▶ **Your instructions**: Across the listing, tally the lines in which the word "white" occurs, then report the tally alone.

▶ **Data records**:
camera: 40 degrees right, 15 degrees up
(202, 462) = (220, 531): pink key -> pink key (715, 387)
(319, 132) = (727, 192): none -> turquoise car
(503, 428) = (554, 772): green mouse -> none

* * *

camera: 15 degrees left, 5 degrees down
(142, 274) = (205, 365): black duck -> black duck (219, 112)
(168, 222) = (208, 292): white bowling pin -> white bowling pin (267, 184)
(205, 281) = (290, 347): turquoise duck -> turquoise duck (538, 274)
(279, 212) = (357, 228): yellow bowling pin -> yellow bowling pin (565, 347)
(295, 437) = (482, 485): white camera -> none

▶ **Solution to this problem**: 2